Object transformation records
┏━━
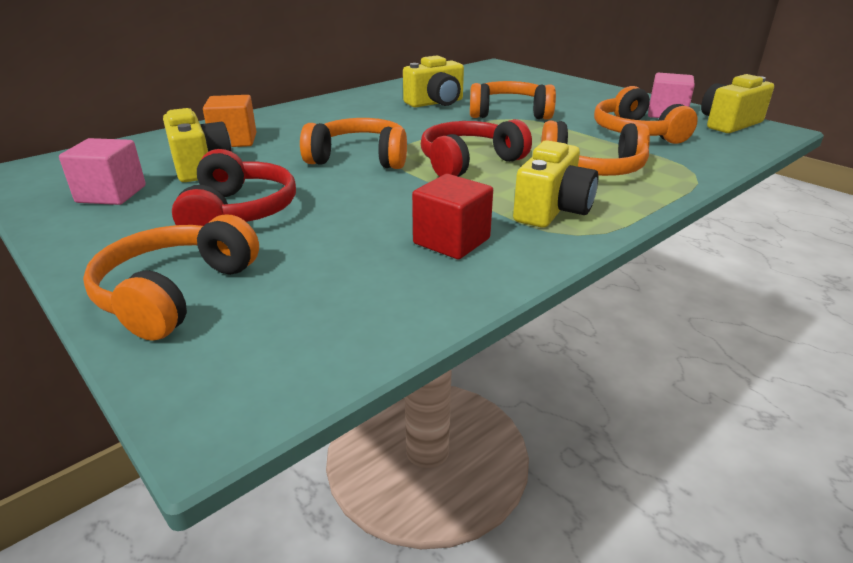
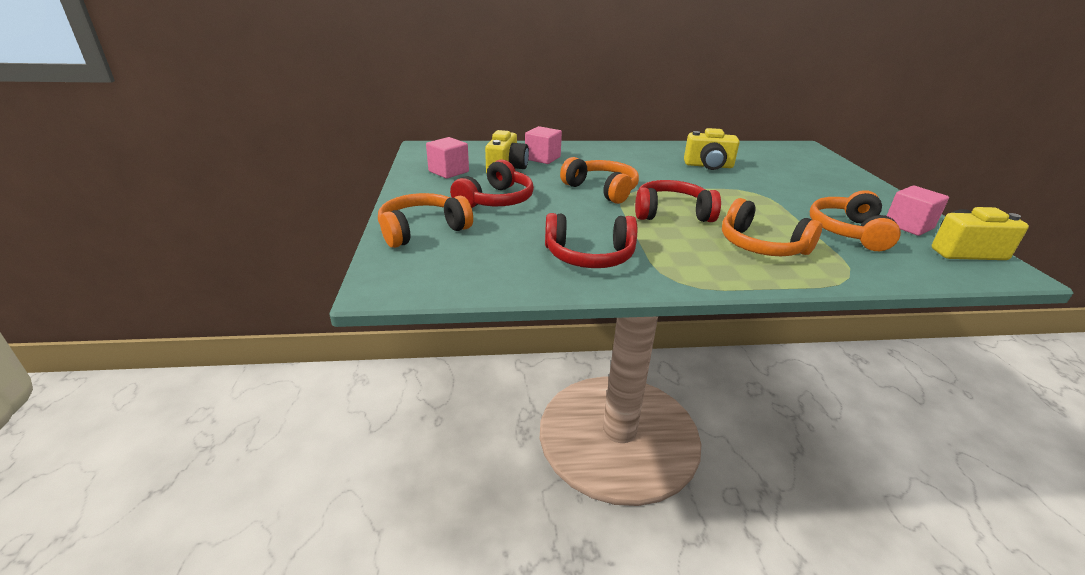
camera: 35 degrees right, 0 degrees up
orange cube [203,95,256,147] -> pink cube [525,126,562,164]
red cube [412,174,493,259] -> red headphones [545,213,637,268]
orange headphones [470,81,556,120] -> none
yellow camera [513,140,599,228] -> none

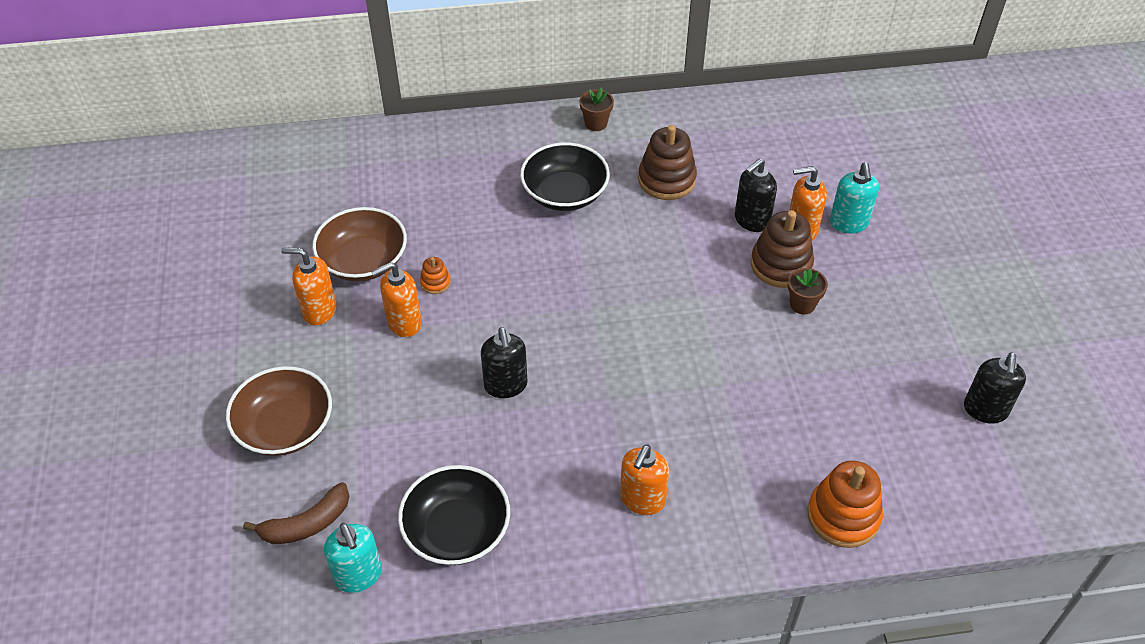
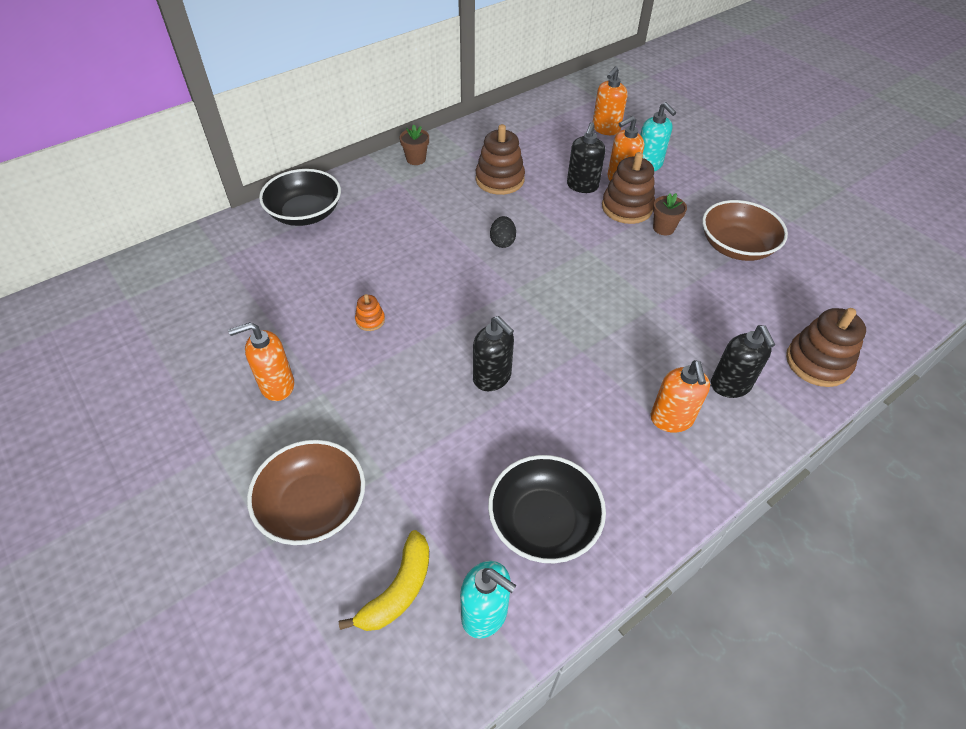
camera: 30 degrees left, 0 degrees up
brown banana [243,482,349,544] -> yellow banana [339,530,429,631]
brown bowl [312,207,407,281] -> brown bowl moved to [702,200,788,261]
orange soap dispenser [371,262,422,337] -> orange soap dispenser moved to [593,67,627,135]
black bowl [520,142,610,211] -> black bowl moved to [259,169,341,226]
orange stacking toy [807,461,883,548] -> brown stacking toy [786,308,866,387]
black soap dispenser [964,352,1026,424] -> black soap dispenser moved to [711,325,775,398]
none -> black egg [490,216,516,248]

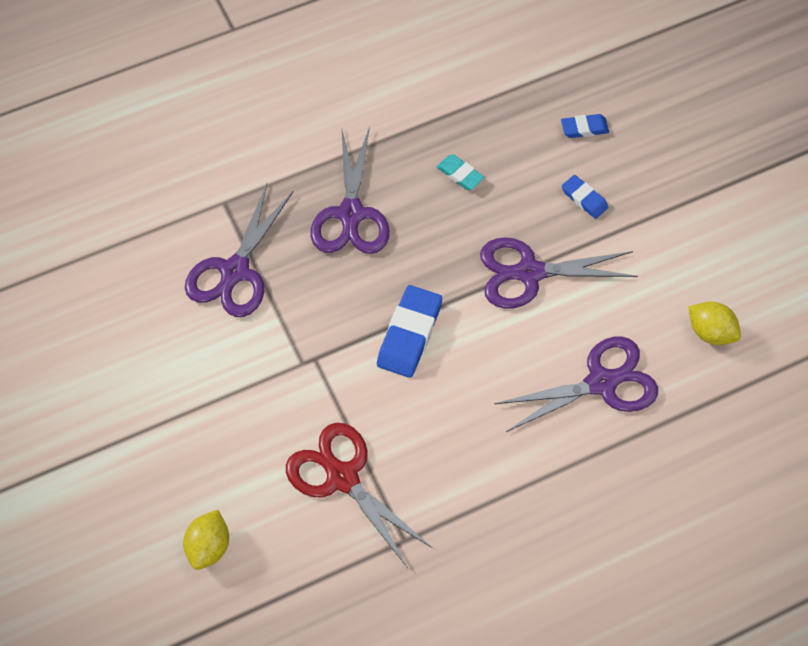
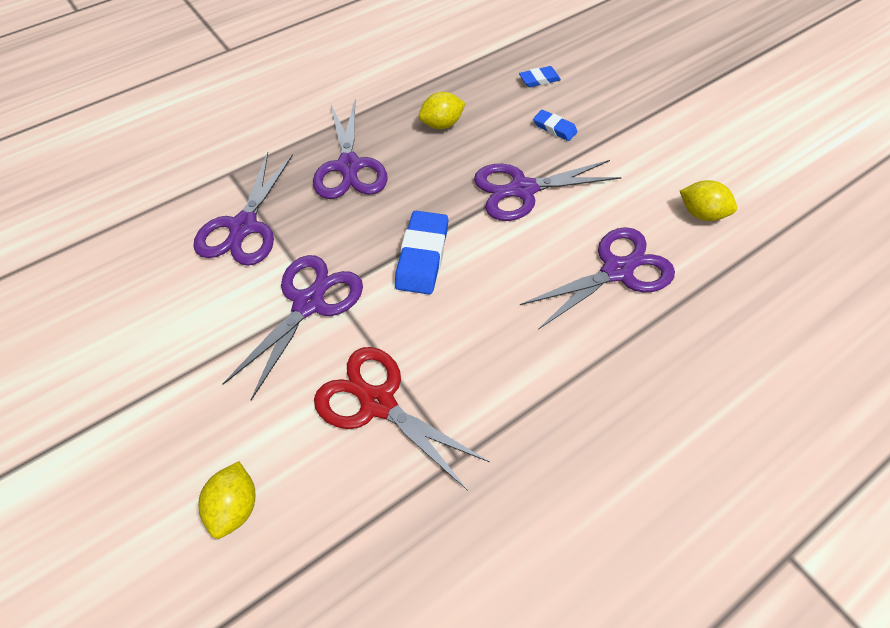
camera: 10 degrees left, 5 degrees down
turquoise eraser [437,154,485,190] -> yellow lemon [419,92,466,129]
none -> purple scissors [222,255,363,400]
┗━━
▶ [Try it] From the records above, output only the lines starting at the one containing "red cube [412,174,493,259]" and ending at the one containing "black bowl [520,142,610,211]", word for word. Pictures stay out.

▶ [Output below]
red cube [412,174,493,259] -> red headphones [545,213,637,268]
orange headphones [470,81,556,120] -> none
yellow camera [513,140,599,228] -> none

camera: 30 degrees left, 0 degrees up
brown banana [243,482,349,544] -> yellow banana [339,530,429,631]
brown bowl [312,207,407,281] -> brown bowl moved to [702,200,788,261]
orange soap dispenser [371,262,422,337] -> orange soap dispenser moved to [593,67,627,135]
black bowl [520,142,610,211] -> black bowl moved to [259,169,341,226]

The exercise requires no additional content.